What is needed >> Give the listing again word for word, excluding the pictures it contains.

.....

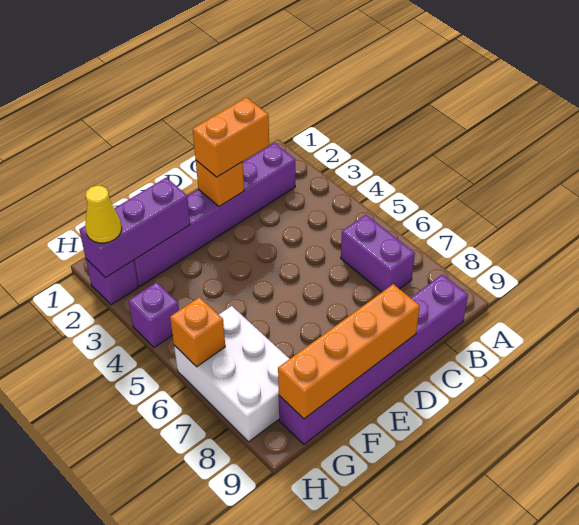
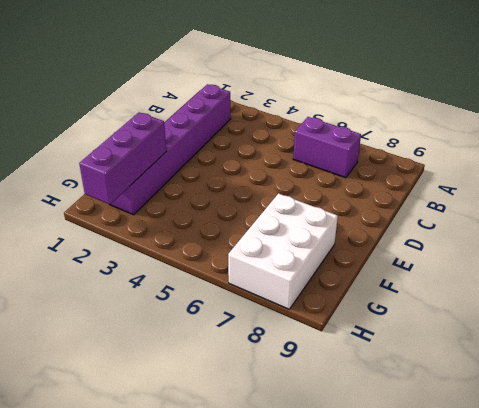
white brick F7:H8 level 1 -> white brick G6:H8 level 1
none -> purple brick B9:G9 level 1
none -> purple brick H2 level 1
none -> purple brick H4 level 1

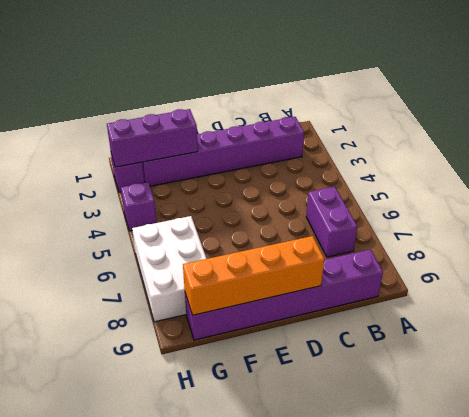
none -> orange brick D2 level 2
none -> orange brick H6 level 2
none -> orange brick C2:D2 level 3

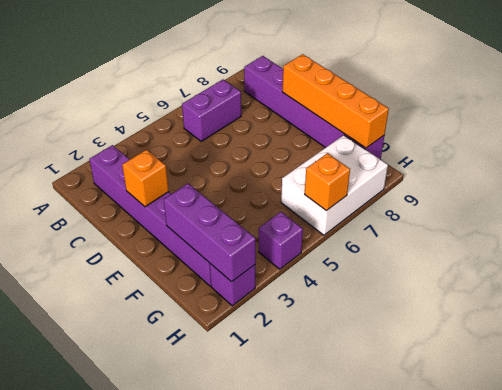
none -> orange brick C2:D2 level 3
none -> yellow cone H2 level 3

.....

Expected output >>
white brick F7:H8 level 1 -> white brick G6:H8 level 1
none -> purple brick B9:G9 level 1
none -> purple brick H2 level 1
none -> purple brick H4 level 1

none -> orange brick D2 level 2
none -> orange brick H6 level 2
none -> orange brick C2:D2 level 3

none -> orange brick C2:D2 level 3
none -> yellow cone H2 level 3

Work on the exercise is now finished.